* _Assignment_
Reproduce word for word, from the entries below, the line with "C4: 47nF (+5V, GND) -> 470nF (+5V, GND)", the line with "R4: 470 (NET14, U7/in-) -> 470 (NET7, U7/in-)", and every line between them, and nothing more.
..........
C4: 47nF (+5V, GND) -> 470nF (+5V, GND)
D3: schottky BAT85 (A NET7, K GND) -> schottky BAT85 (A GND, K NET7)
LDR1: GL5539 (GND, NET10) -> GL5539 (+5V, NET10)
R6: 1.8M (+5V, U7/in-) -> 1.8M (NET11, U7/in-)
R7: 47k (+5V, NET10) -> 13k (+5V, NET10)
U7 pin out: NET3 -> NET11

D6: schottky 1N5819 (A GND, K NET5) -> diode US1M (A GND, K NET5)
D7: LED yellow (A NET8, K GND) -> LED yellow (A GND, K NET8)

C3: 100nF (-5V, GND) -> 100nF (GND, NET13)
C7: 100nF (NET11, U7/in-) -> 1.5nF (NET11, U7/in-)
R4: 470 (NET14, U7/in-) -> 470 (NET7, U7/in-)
..........
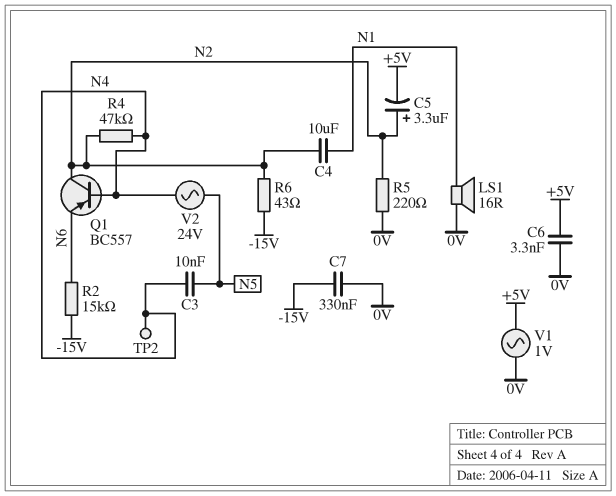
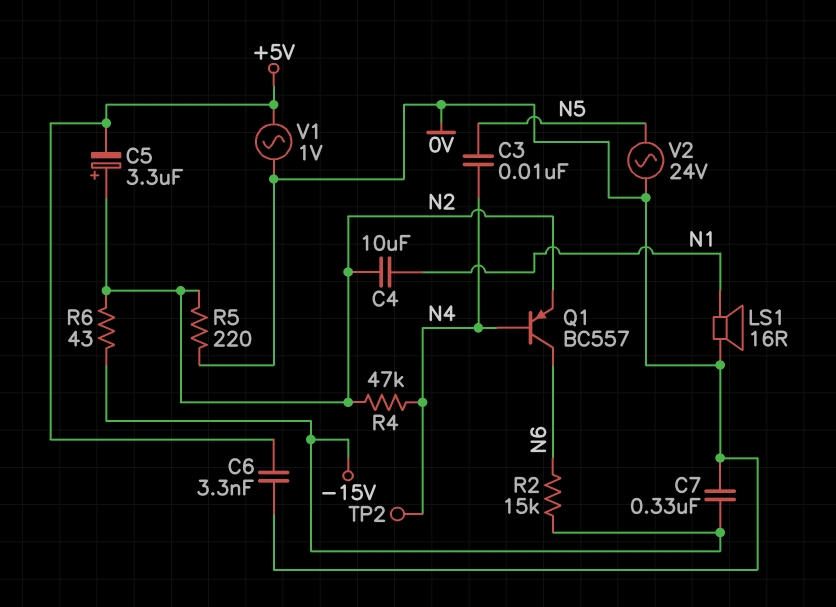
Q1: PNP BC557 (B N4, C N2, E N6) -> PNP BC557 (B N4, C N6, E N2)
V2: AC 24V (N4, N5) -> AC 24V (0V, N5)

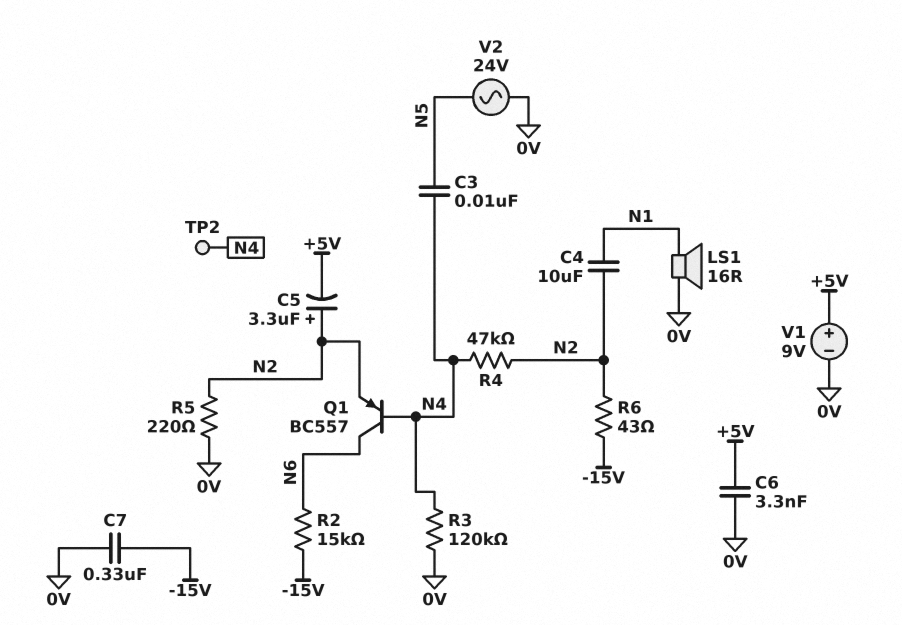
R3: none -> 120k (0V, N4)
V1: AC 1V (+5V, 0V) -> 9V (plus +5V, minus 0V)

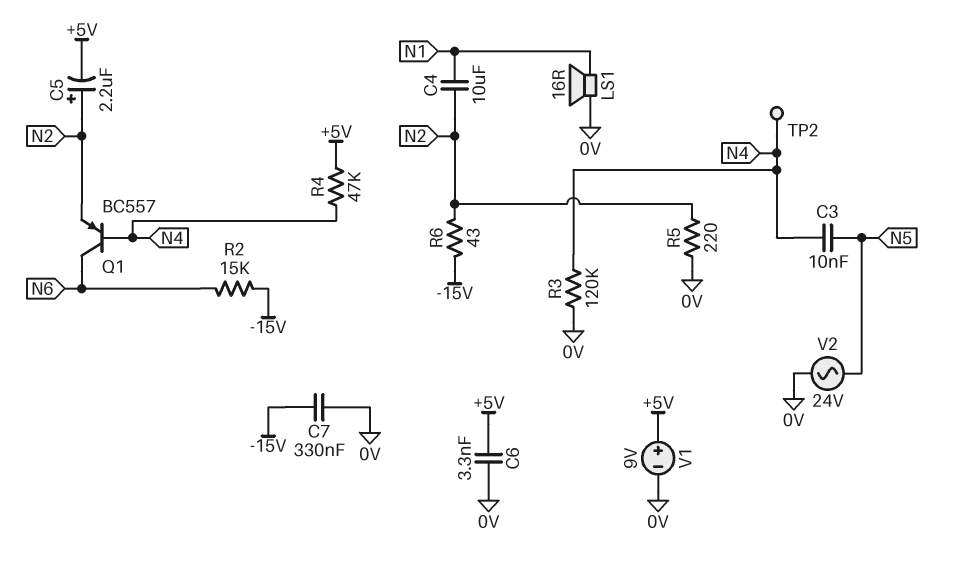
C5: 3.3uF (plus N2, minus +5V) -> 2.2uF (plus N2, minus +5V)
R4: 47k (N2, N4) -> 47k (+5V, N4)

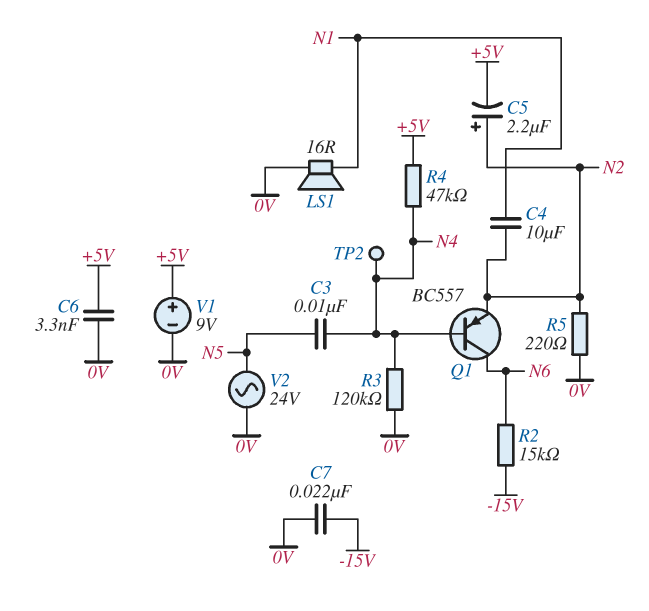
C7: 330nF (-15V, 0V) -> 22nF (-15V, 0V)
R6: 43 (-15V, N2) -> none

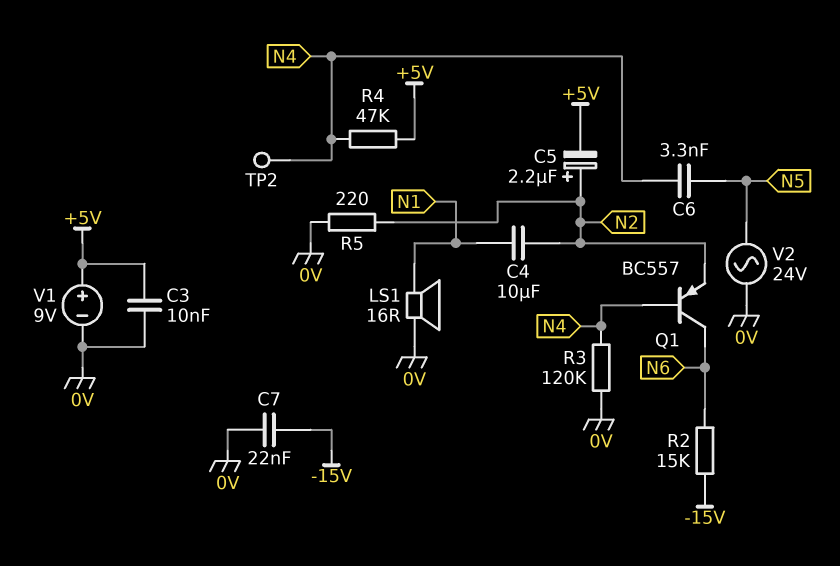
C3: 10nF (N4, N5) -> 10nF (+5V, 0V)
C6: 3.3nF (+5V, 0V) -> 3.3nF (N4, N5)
..........
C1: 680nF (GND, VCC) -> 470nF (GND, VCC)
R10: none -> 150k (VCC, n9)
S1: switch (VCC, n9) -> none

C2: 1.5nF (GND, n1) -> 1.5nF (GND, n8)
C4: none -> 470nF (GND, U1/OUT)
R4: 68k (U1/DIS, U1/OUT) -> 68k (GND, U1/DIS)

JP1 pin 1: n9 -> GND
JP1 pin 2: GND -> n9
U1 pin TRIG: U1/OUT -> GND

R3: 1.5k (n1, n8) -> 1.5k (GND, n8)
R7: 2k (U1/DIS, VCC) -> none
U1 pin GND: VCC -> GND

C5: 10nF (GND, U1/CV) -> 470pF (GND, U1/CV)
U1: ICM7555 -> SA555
..........
* _Answer below_
C4: 47nF (+5V, GND) -> 470nF (+5V, GND)
D3: schottky BAT85 (A NET7, K GND) -> schottky BAT85 (A GND, K NET7)
LDR1: GL5539 (GND, NET10) -> GL5539 (+5V, NET10)
R6: 1.8M (+5V, U7/in-) -> 1.8M (NET11, U7/in-)
R7: 47k (+5V, NET10) -> 13k (+5V, NET10)
U7 pin out: NET3 -> NET11

D6: schottky 1N5819 (A GND, K NET5) -> diode US1M (A GND, K NET5)
D7: LED yellow (A NET8, K GND) -> LED yellow (A GND, K NET8)

C3: 100nF (-5V, GND) -> 100nF (GND, NET13)
C7: 100nF (NET11, U7/in-) -> 1.5nF (NET11, U7/in-)
R4: 470 (NET14, U7/in-) -> 470 (NET7, U7/in-)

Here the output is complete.